* [Assigned task] Look through the listing below for the word "none" and copy every line where it occurs.

* [Dataset content]
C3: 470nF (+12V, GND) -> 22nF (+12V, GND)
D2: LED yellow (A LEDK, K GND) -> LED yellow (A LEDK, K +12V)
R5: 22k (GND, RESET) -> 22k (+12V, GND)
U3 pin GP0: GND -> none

--

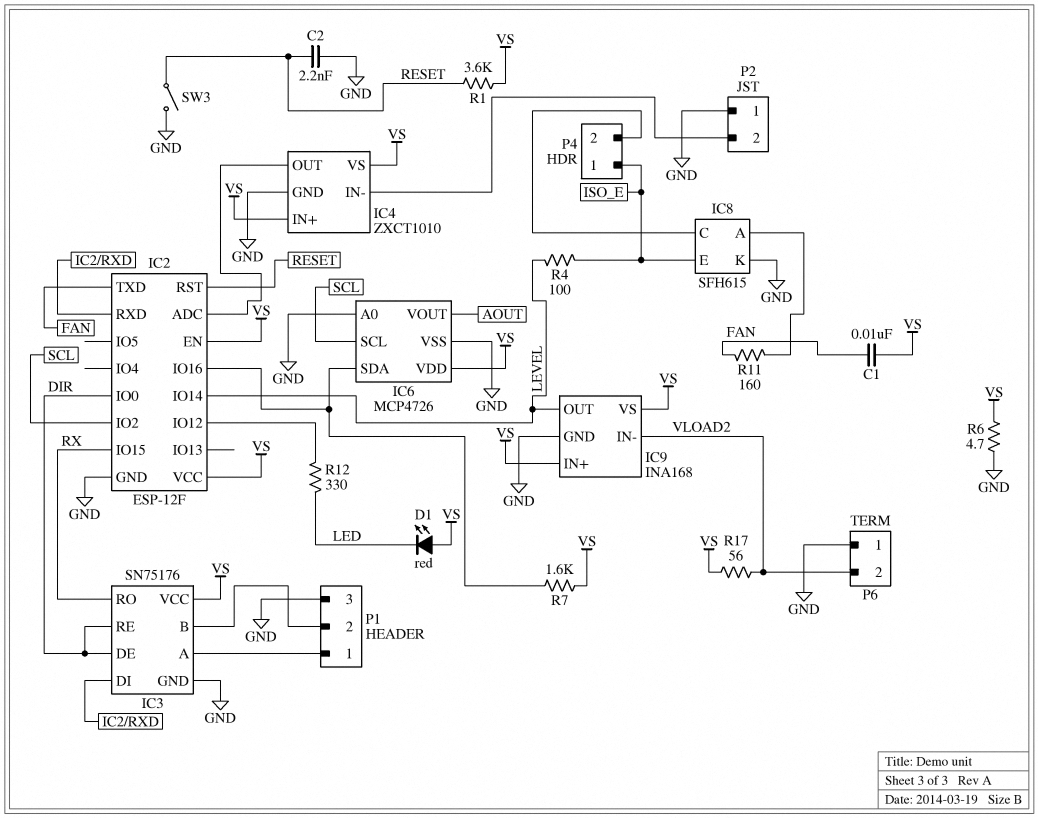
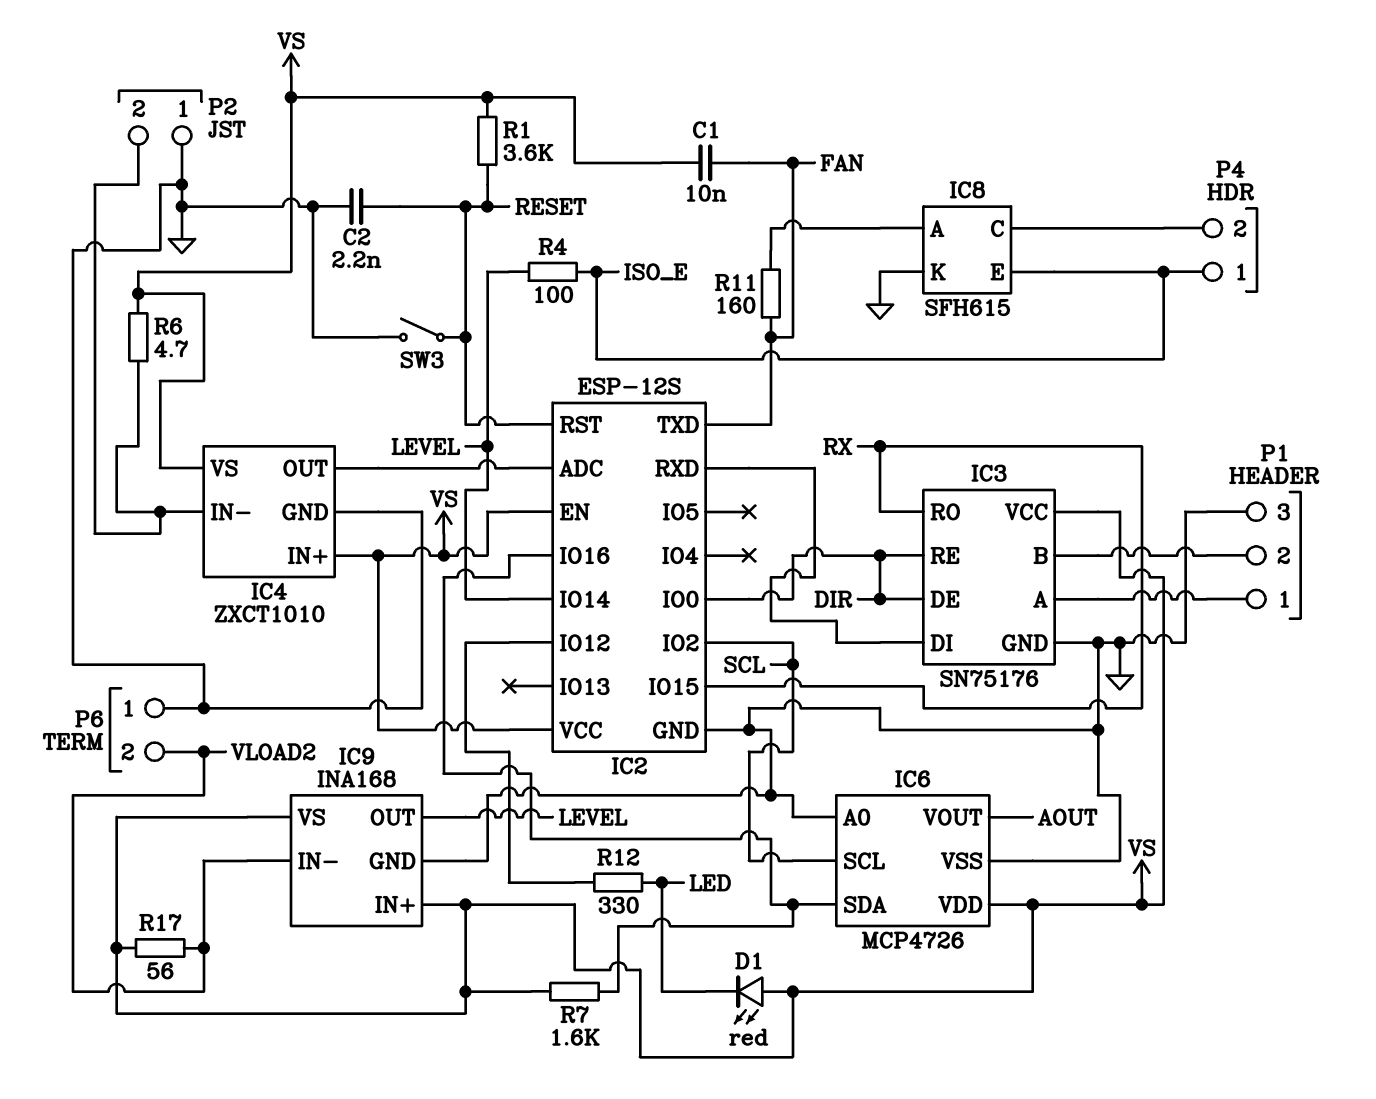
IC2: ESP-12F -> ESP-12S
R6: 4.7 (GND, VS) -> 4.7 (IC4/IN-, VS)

---

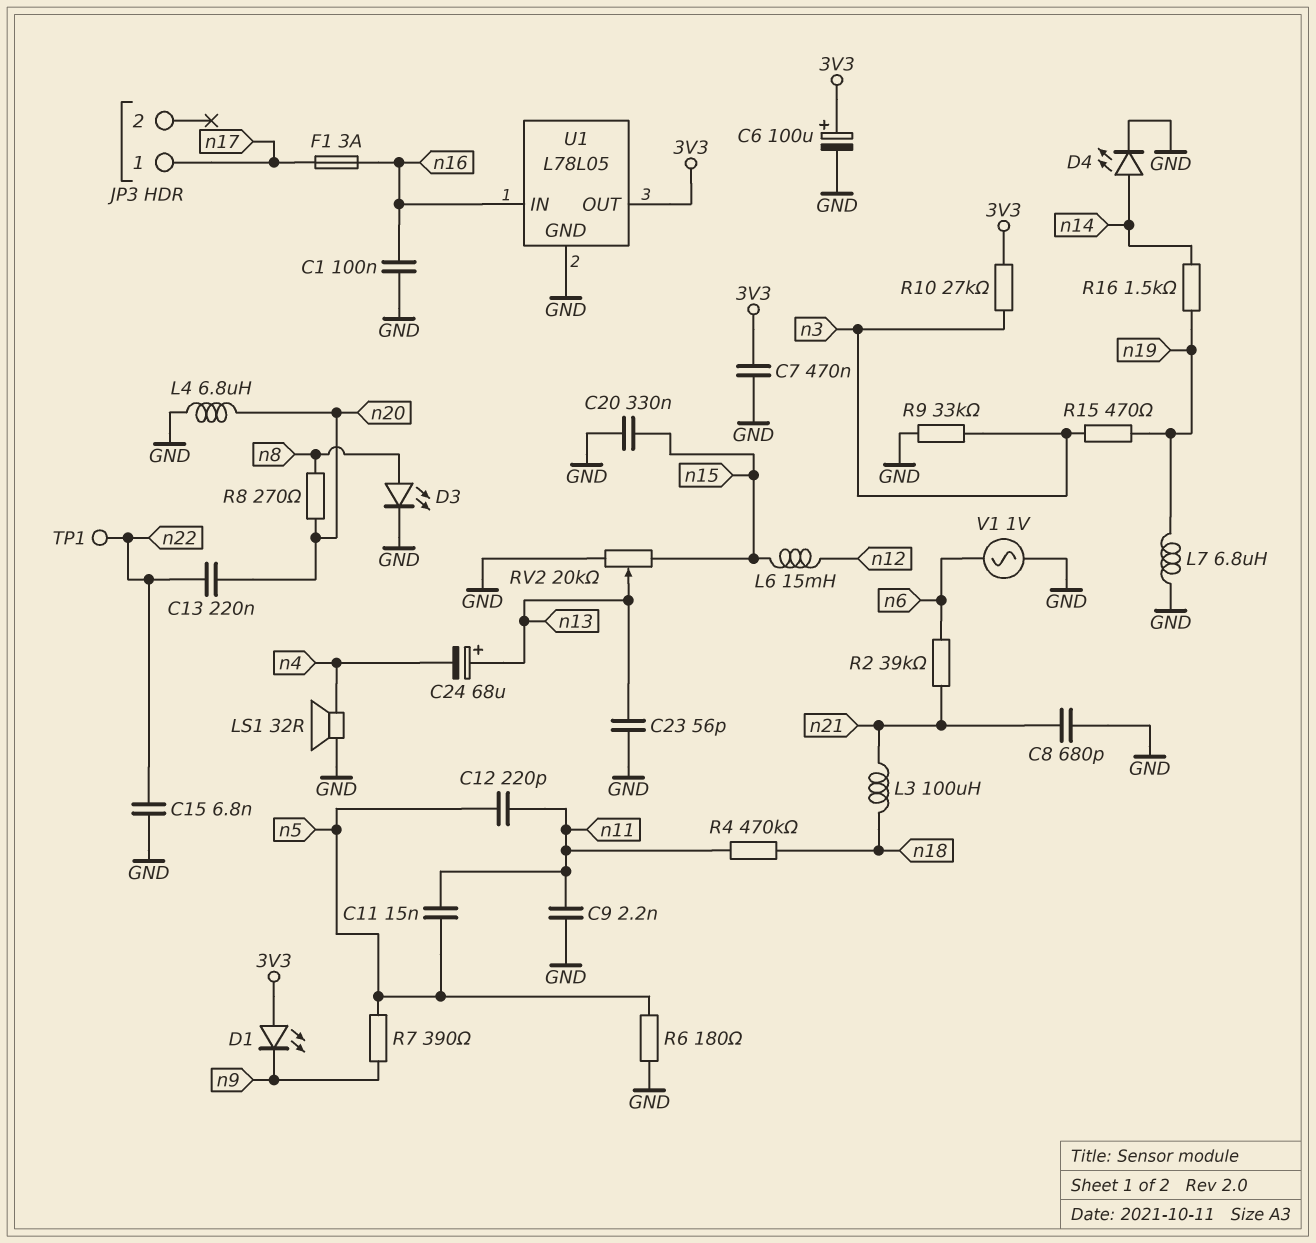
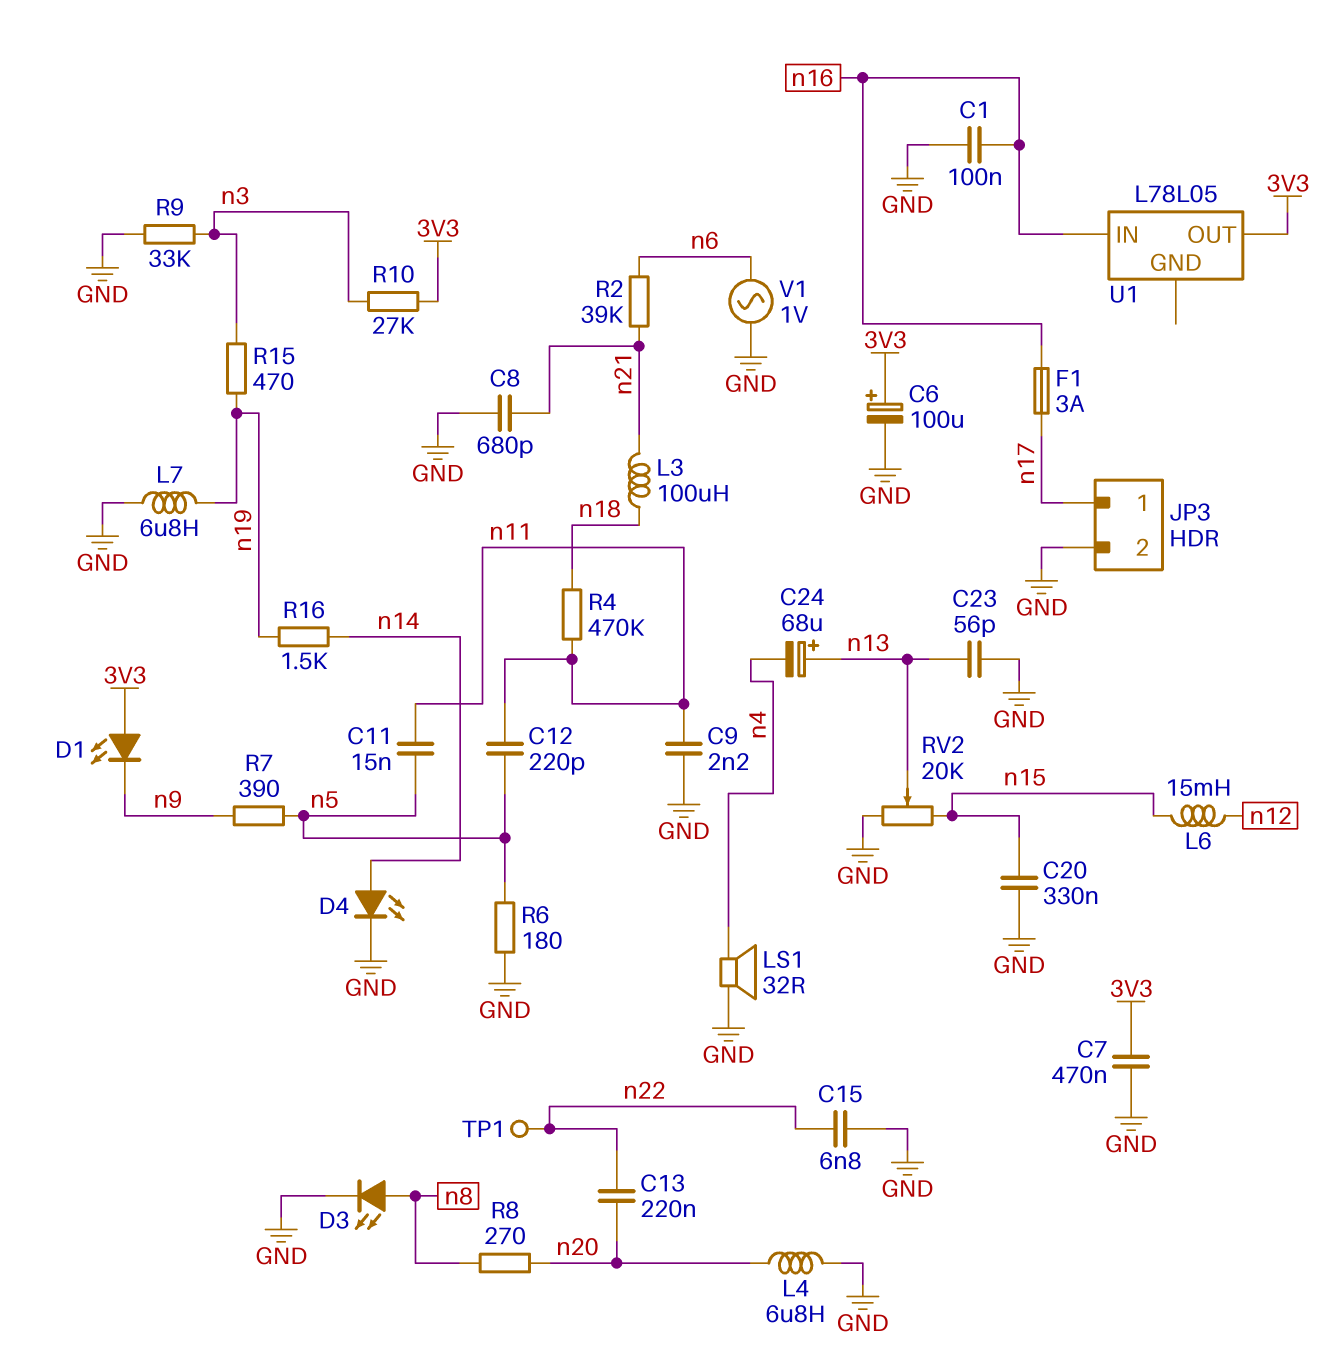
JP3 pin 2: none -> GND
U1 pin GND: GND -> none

* [Exercise output]
U3 pin GP0: GND -> none
JP3 pin 2: none -> GND
U1 pin GND: GND -> none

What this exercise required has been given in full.